▸ Problem
Here are the records. Write out exactly the lines between the one holding "HALL: SS49E -> KY-003" and the one holding "IMU: MPU9250 -> ADXL345", inclusive.

▸ Working data

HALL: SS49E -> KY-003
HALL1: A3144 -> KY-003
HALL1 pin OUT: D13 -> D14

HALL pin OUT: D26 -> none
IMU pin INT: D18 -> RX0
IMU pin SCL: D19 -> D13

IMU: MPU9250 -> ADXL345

* * *

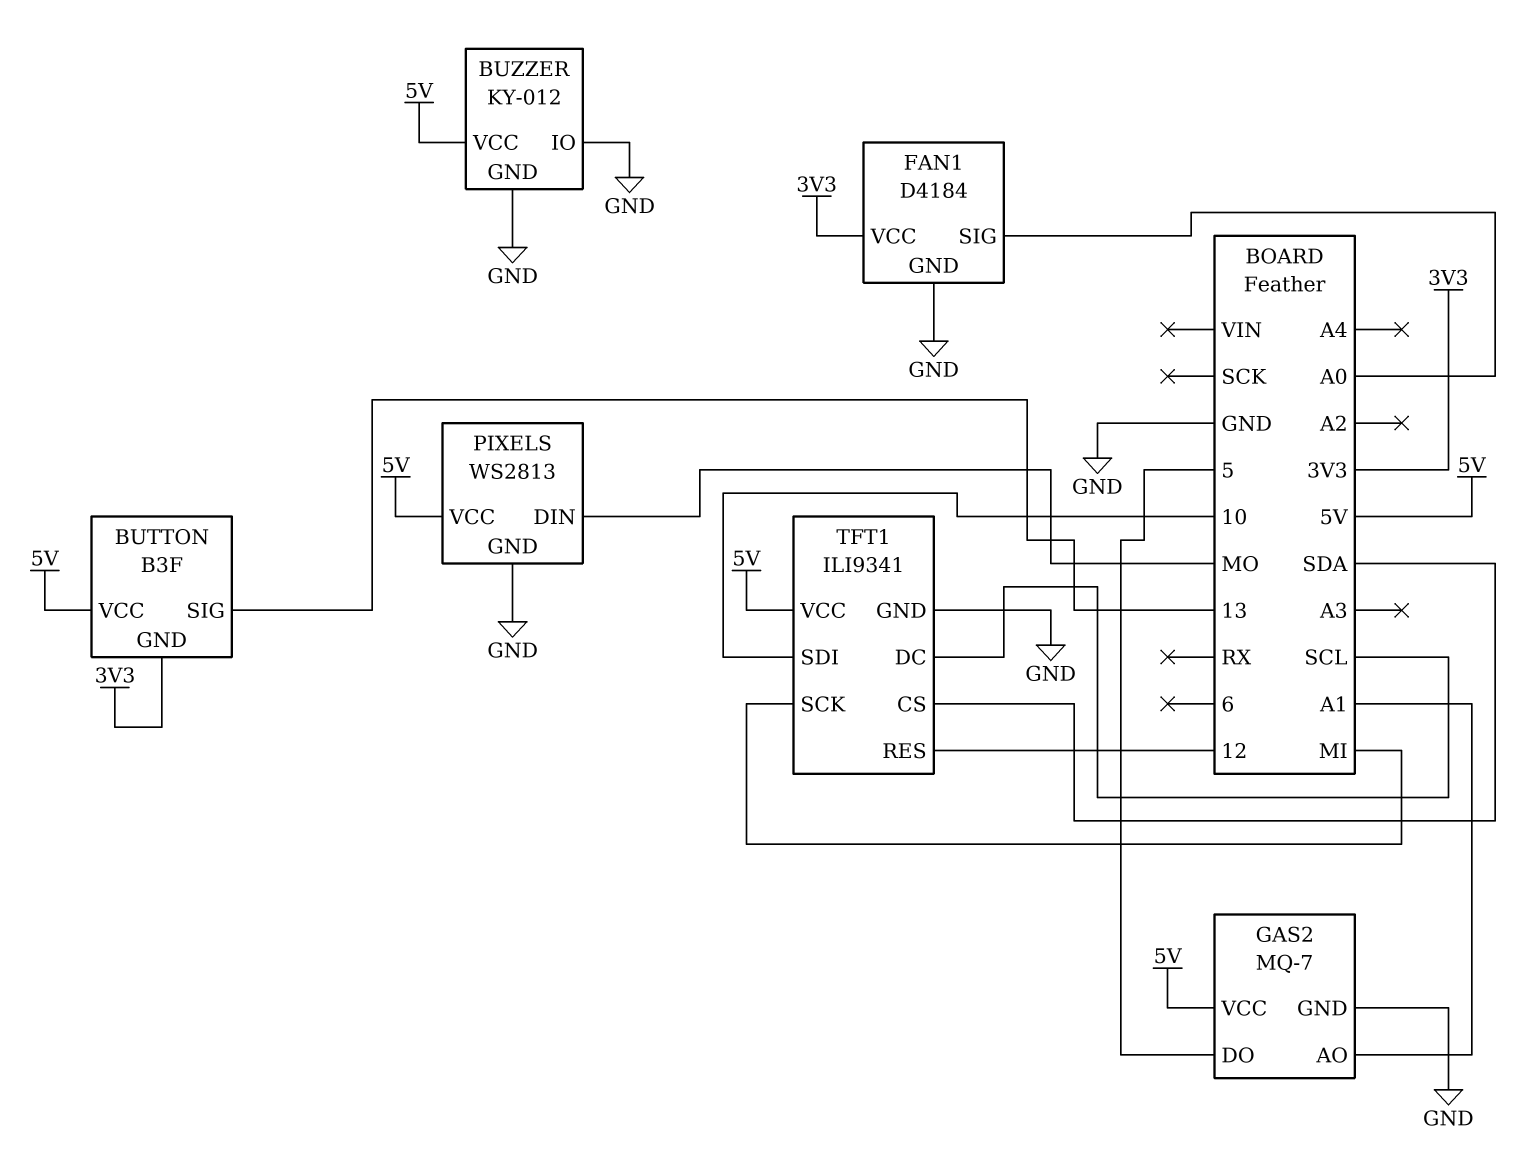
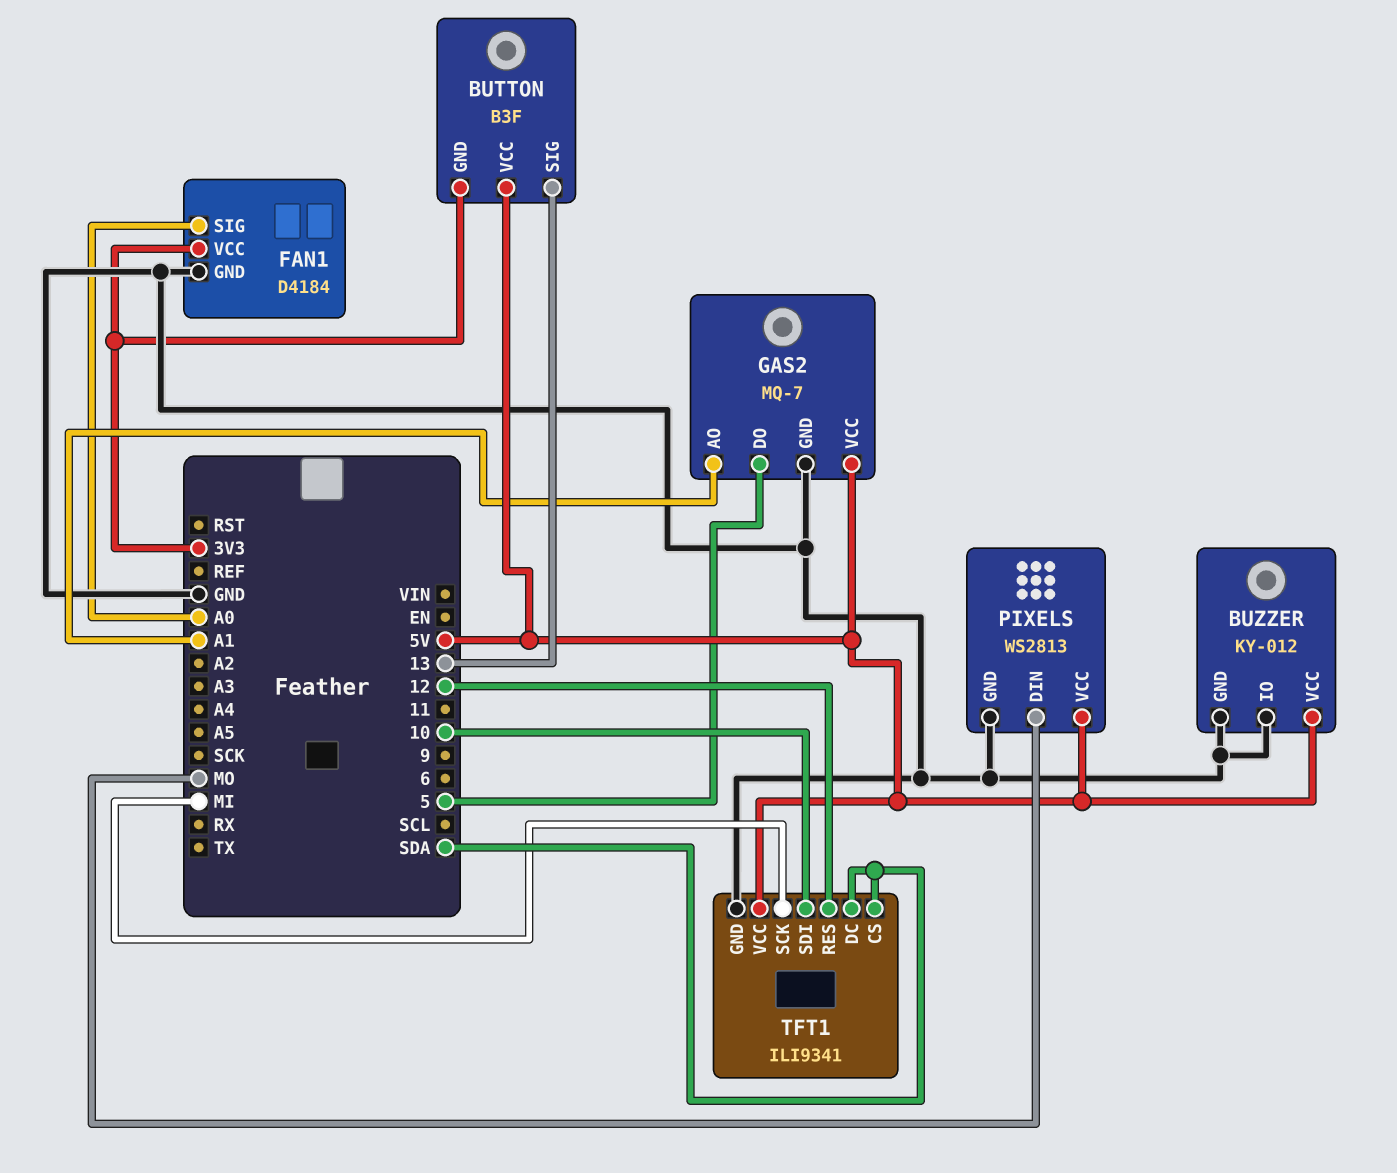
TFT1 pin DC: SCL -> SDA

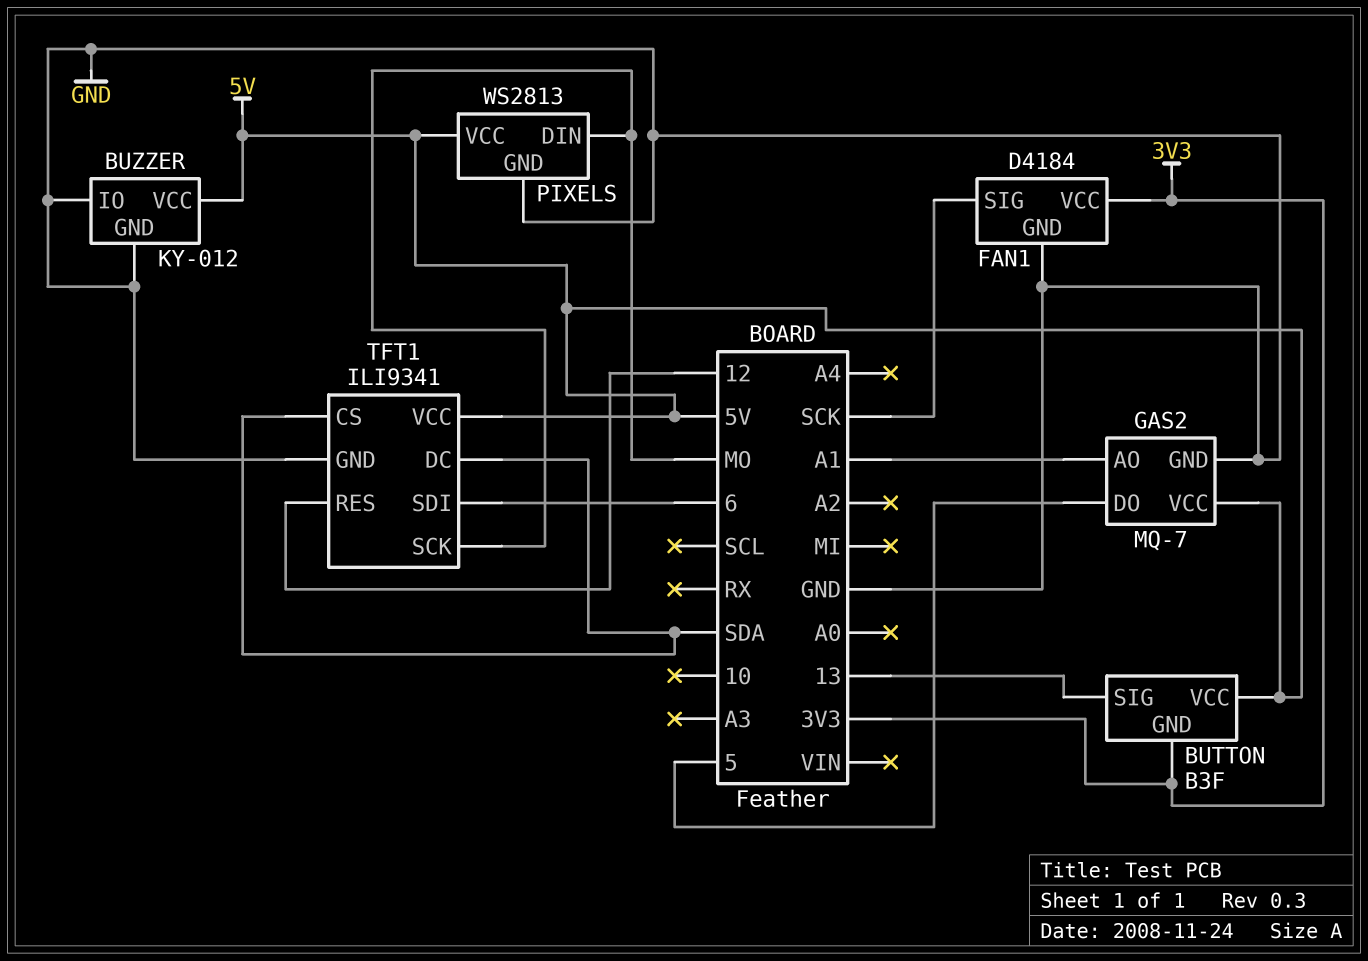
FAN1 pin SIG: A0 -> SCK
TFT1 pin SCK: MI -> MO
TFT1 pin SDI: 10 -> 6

* * *

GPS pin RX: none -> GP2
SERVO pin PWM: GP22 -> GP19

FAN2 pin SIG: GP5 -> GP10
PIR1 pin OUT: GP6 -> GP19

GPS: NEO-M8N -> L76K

▸ Response
HALL: SS49E -> KY-003
HALL1: A3144 -> KY-003
HALL1 pin OUT: D13 -> D14

HALL pin OUT: D26 -> none
IMU pin INT: D18 -> RX0
IMU pin SCL: D19 -> D13

IMU: MPU9250 -> ADXL345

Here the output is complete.